● **WHAT NEEDS TO BE DONE**:
Would you retype, word for word, the line with "[94, 574, 181, 677]" and every line after it through the end of the records below?

++++++

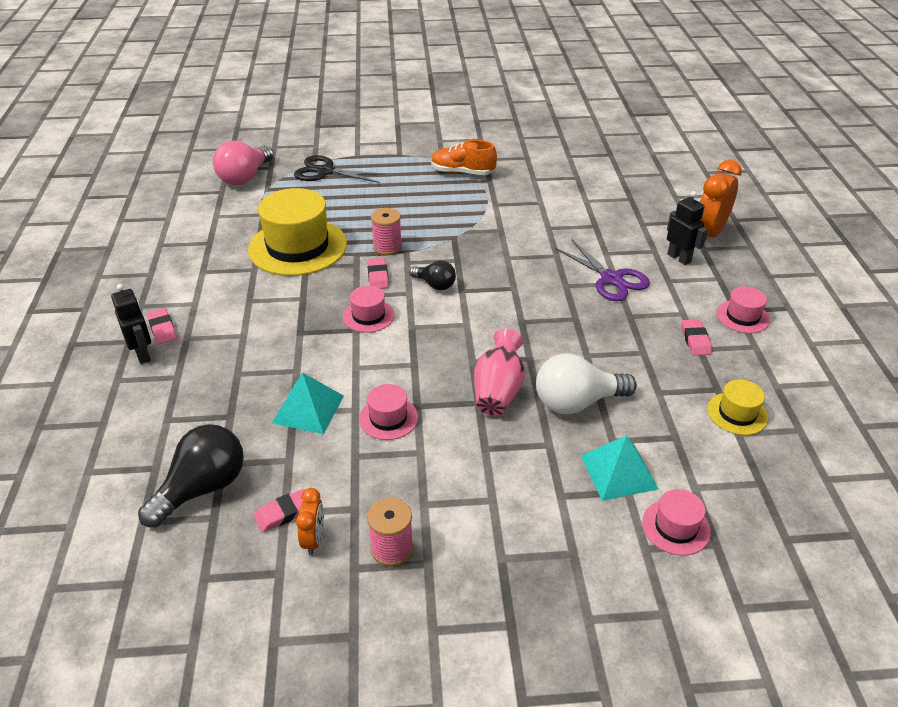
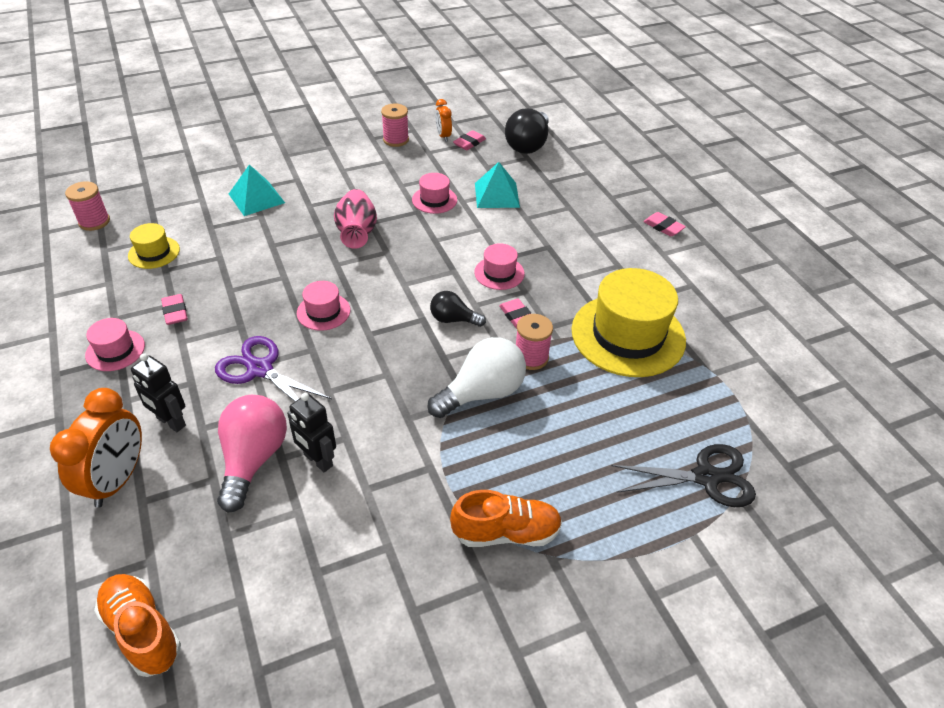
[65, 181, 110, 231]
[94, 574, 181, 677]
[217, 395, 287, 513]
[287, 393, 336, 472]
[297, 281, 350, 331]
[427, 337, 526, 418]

++++++

● **EXERCISE SOLUTION**:
[94, 574, 181, 677]
[217, 395, 287, 513]
[287, 393, 336, 472]
[297, 281, 350, 331]
[427, 337, 526, 418]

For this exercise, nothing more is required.